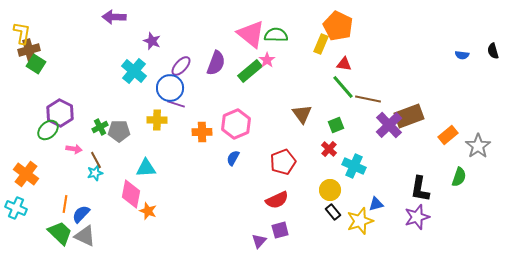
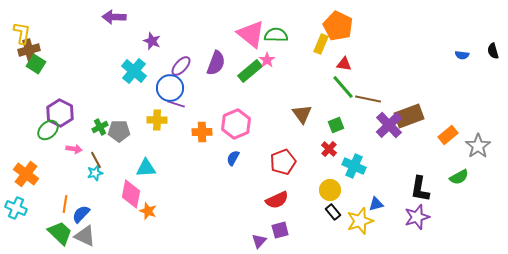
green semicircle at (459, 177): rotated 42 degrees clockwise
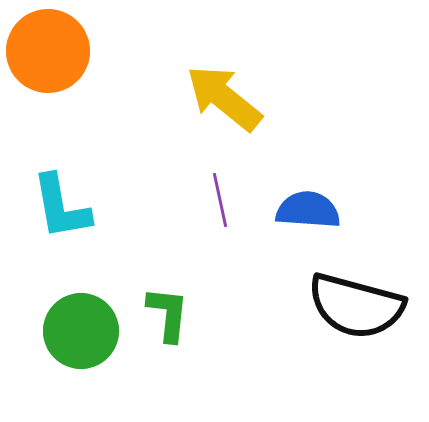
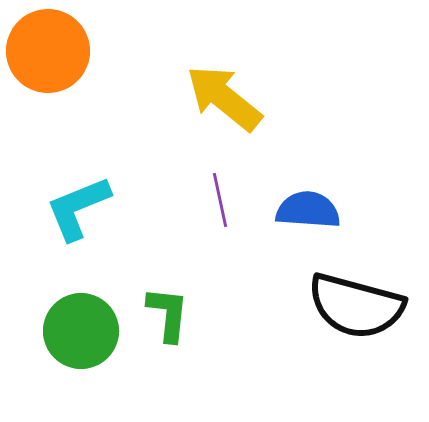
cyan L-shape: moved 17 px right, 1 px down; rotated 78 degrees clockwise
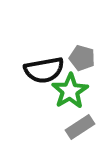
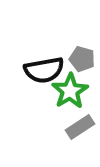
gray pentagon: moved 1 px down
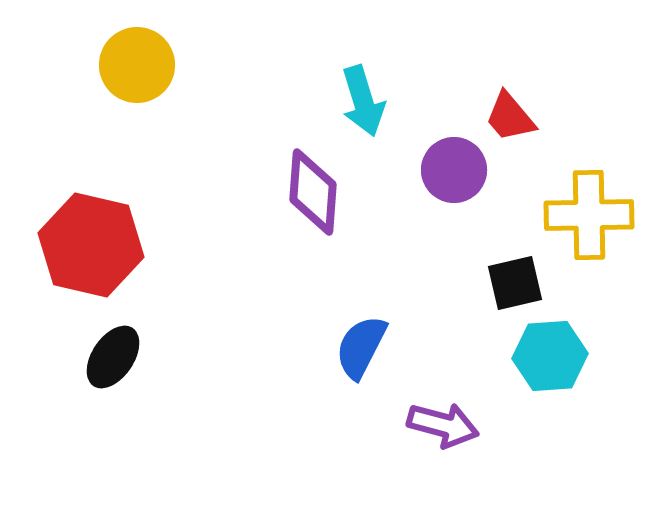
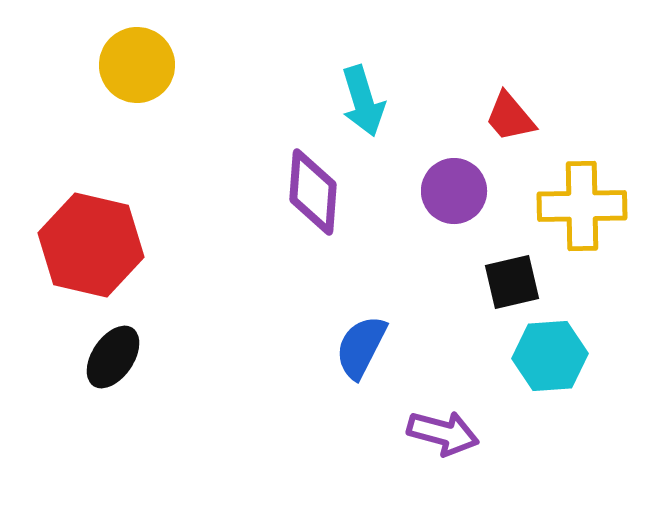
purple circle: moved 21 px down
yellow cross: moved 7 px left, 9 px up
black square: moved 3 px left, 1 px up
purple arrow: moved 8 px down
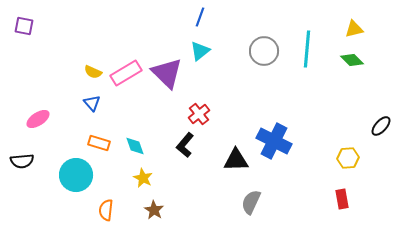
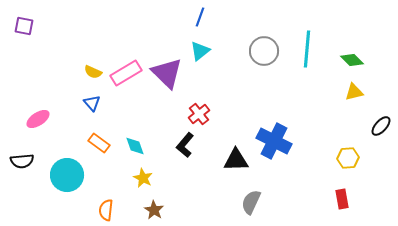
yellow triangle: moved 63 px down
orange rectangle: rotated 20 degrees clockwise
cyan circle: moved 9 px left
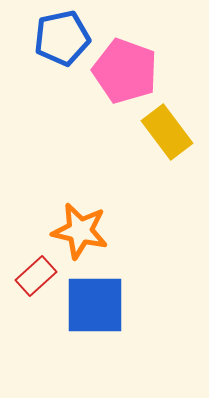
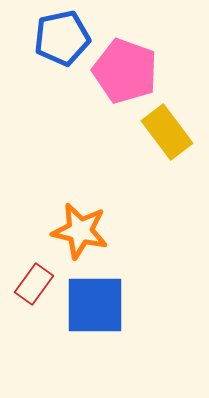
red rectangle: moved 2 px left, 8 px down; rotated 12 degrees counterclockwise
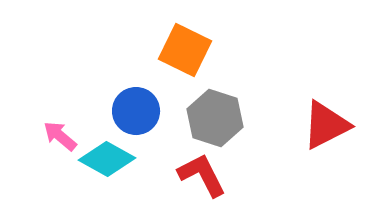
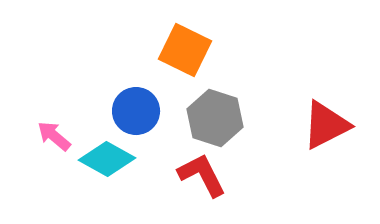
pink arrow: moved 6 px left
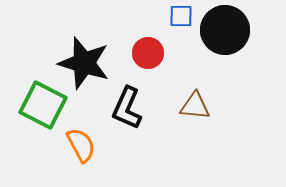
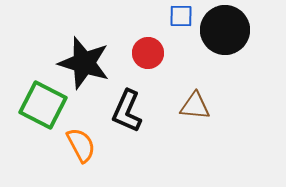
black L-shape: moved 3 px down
=-=-=-=-=
TASK —
Extract all the data above exactly, excluding every picture.

RESPONSE TO THE TASK —
green semicircle at (459, 177): rotated 42 degrees clockwise
cyan L-shape: moved 17 px right, 1 px down; rotated 78 degrees clockwise
gray pentagon: moved 1 px down
purple circle: moved 21 px down
yellow cross: moved 7 px left, 9 px up
black square: moved 3 px left, 1 px up
purple arrow: moved 8 px down
yellow triangle: moved 63 px down
orange rectangle: rotated 20 degrees clockwise
cyan circle: moved 9 px left
red rectangle: moved 2 px left, 8 px down; rotated 12 degrees counterclockwise
pink arrow: moved 6 px left
black L-shape: moved 3 px down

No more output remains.